** About this exercise **
Transcribe the following entries word for word; no picture is to appear in the copy.

** Exercise material **
=== Section Start ===

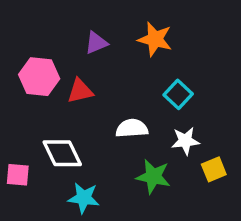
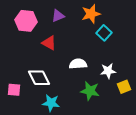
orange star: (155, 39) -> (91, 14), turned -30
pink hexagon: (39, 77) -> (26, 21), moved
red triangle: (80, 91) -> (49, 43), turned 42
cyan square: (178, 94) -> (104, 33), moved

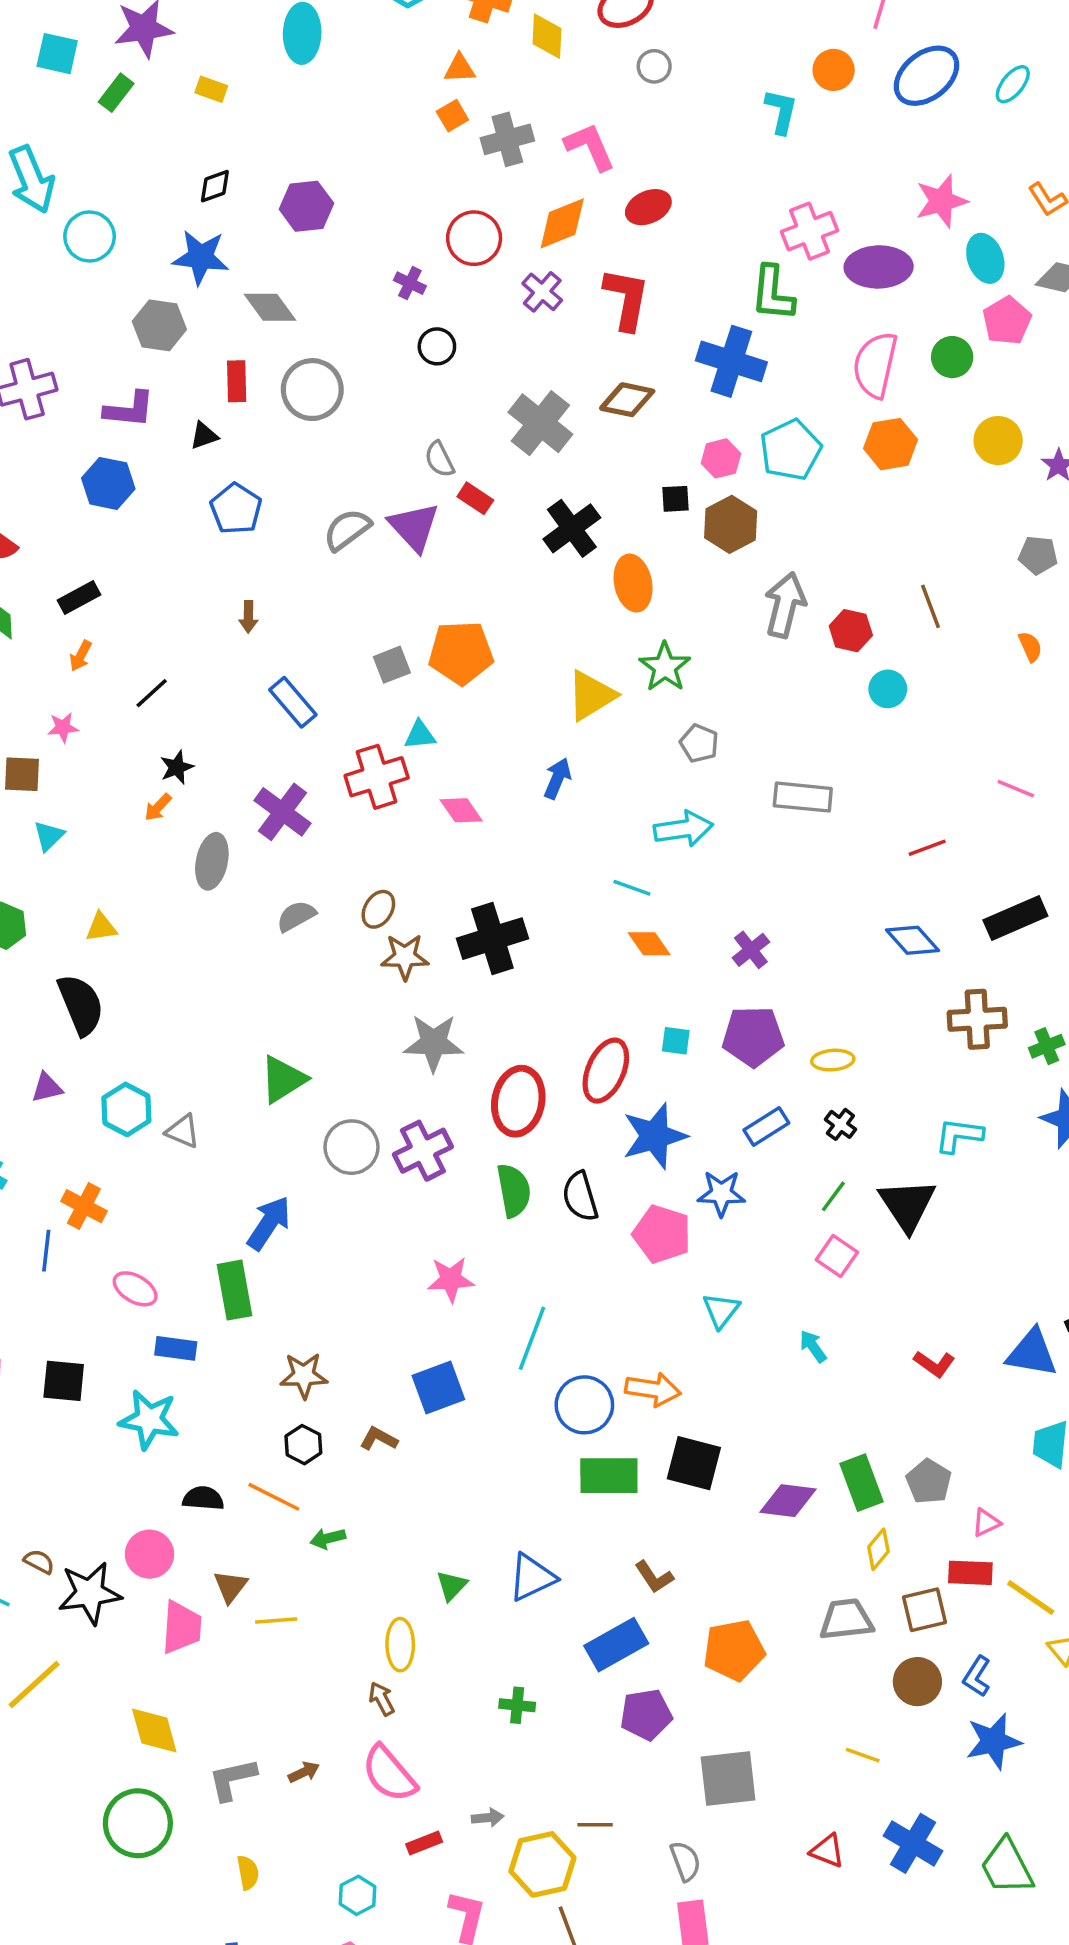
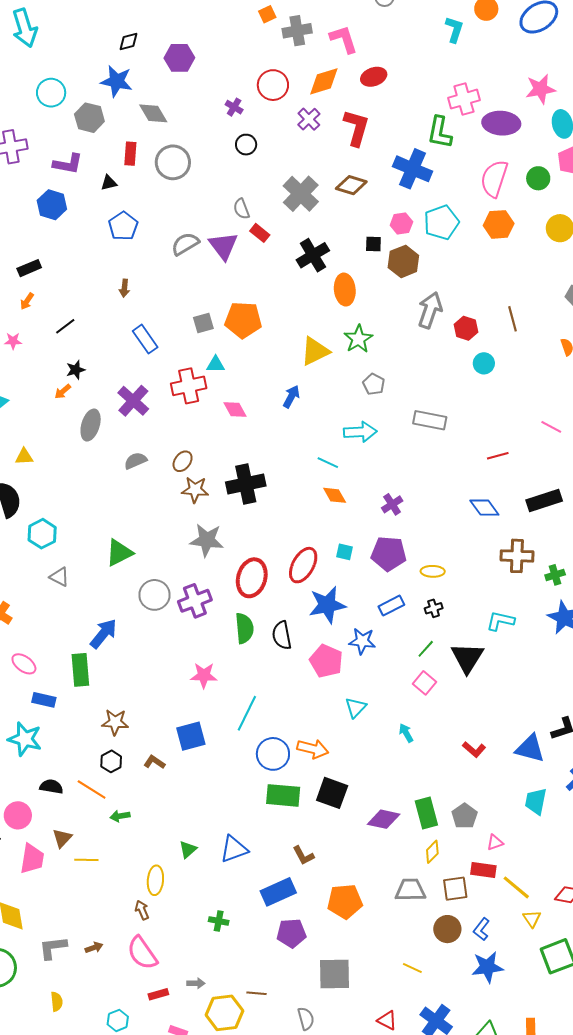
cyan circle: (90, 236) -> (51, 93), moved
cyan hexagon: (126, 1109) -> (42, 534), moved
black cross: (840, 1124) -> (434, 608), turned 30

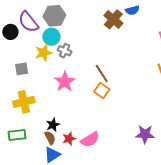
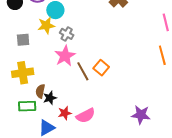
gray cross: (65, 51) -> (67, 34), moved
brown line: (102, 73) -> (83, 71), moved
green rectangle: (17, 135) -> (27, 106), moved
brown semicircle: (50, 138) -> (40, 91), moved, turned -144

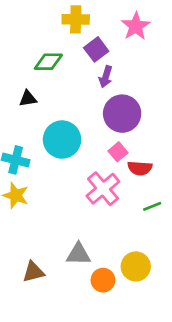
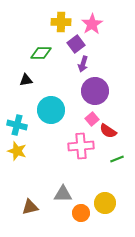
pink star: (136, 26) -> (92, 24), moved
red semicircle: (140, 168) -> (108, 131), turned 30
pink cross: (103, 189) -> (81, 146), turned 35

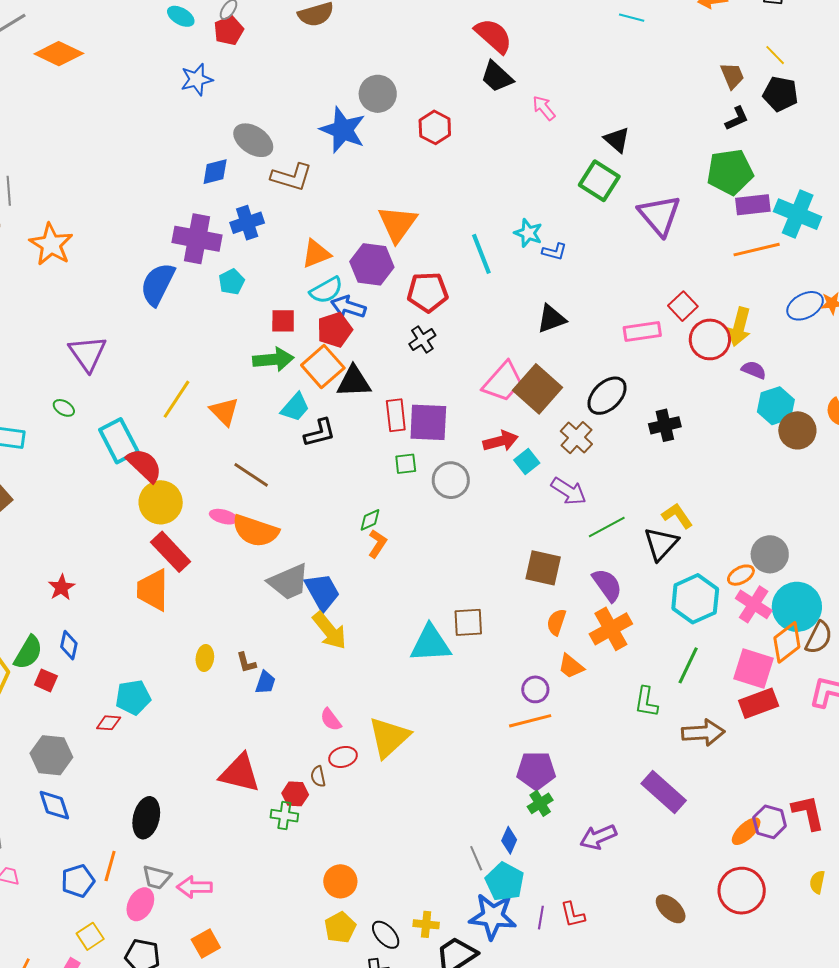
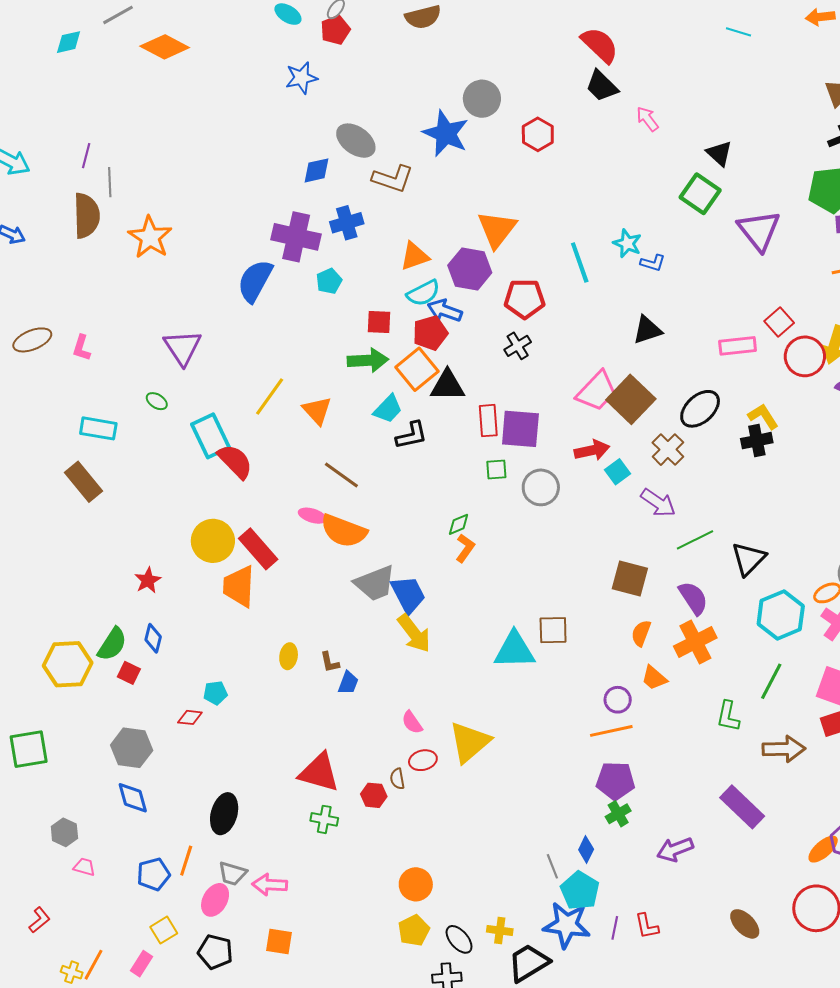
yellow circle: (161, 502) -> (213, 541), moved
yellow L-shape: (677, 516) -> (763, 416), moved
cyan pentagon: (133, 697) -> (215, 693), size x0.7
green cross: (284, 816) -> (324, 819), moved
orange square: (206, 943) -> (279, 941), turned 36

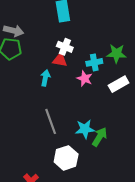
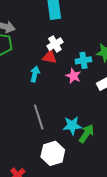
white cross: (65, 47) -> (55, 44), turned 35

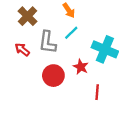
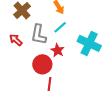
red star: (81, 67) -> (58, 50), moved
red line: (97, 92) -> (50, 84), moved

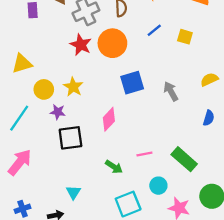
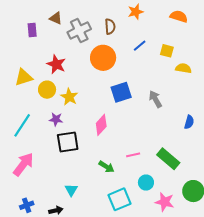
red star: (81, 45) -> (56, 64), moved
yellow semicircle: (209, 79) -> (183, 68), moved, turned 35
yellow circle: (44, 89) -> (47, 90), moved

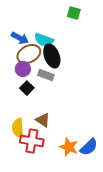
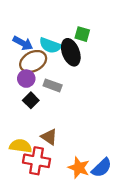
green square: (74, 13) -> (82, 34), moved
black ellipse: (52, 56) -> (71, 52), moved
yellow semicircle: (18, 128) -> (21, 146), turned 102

=== Section End ===

** Result of this task **
orange star: (155, 39) -> (91, 14), turned -30
pink hexagon: (39, 77) -> (26, 21), moved
red triangle: (80, 91) -> (49, 43), turned 42
cyan square: (178, 94) -> (104, 33), moved

cyan circle: (90, 236) -> (51, 93), moved
cyan hexagon: (126, 1109) -> (42, 534), moved
black cross: (840, 1124) -> (434, 608), turned 30

gray cross: (65, 51) -> (67, 34), moved
brown line: (102, 73) -> (83, 71), moved
green rectangle: (17, 135) -> (27, 106), moved
brown semicircle: (50, 138) -> (40, 91), moved, turned -144

pink star: (136, 26) -> (92, 24), moved
red semicircle: (140, 168) -> (108, 131), turned 30
pink cross: (103, 189) -> (81, 146), turned 35

yellow circle: (161, 502) -> (213, 541), moved
yellow L-shape: (677, 516) -> (763, 416), moved
cyan pentagon: (133, 697) -> (215, 693), size x0.7
green cross: (284, 816) -> (324, 819), moved
orange square: (206, 943) -> (279, 941), turned 36

white cross: (65, 47) -> (55, 44), turned 35

red star: (81, 67) -> (58, 50), moved
red line: (97, 92) -> (50, 84), moved

red star: (81, 45) -> (56, 64), moved
yellow semicircle: (209, 79) -> (183, 68), moved, turned 35
yellow circle: (44, 89) -> (47, 90), moved

green square: (74, 13) -> (82, 34), moved
black ellipse: (52, 56) -> (71, 52), moved
yellow semicircle: (18, 128) -> (21, 146), turned 102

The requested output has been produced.